Copy all lines holding the word "RESET" from the entries.

**DATA EXTRACTS**
□ □ □ □ □
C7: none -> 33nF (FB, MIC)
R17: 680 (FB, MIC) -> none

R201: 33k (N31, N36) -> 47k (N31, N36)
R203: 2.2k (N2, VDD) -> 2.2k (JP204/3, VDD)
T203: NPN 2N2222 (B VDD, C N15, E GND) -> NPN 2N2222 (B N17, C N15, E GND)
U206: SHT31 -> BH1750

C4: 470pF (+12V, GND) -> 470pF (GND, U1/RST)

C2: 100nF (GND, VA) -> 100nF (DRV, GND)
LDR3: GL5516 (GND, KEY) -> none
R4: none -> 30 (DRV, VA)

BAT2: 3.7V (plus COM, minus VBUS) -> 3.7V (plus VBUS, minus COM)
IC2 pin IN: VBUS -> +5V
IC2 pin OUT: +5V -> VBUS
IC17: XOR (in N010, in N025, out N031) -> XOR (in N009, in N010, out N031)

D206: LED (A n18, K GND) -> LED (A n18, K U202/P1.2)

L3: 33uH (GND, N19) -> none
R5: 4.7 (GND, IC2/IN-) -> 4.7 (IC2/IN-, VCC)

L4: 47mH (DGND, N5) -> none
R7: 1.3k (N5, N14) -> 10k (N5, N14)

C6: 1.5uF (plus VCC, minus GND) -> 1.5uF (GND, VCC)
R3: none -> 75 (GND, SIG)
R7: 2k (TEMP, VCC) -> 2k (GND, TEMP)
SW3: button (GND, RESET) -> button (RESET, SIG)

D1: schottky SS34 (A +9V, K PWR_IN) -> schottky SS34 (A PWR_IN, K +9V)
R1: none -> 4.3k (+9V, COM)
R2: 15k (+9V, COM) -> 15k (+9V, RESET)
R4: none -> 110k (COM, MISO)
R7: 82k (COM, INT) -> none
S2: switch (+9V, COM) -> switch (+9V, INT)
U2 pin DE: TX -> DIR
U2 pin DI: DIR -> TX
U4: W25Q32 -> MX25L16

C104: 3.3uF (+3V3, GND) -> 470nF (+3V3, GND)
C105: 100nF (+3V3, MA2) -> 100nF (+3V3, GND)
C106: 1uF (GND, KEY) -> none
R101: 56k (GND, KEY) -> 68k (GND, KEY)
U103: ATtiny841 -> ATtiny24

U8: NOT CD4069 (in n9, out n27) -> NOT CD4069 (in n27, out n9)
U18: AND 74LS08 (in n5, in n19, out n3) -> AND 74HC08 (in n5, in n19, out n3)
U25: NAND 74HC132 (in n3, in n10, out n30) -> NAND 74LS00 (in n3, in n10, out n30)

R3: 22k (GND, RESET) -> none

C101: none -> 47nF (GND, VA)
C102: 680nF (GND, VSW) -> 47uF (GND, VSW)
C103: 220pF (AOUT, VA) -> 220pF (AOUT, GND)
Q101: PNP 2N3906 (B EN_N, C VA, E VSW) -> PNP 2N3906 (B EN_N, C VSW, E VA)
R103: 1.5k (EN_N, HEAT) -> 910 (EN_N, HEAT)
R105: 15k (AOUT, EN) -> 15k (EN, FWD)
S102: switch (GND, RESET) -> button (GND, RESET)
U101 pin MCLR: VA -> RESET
□ □ □ □ □
**SOLUTION TO THE EXERCISE**
SW3: button (GND, RESET) -> button (RESET, SIG)
R2: 15k (+9V, COM) -> 15k (+9V, RESET)
R3: 22k (GND, RESET) -> none
S102: switch (GND, RESET) -> button (GND, RESET)
U101 pin MCLR: VA -> RESET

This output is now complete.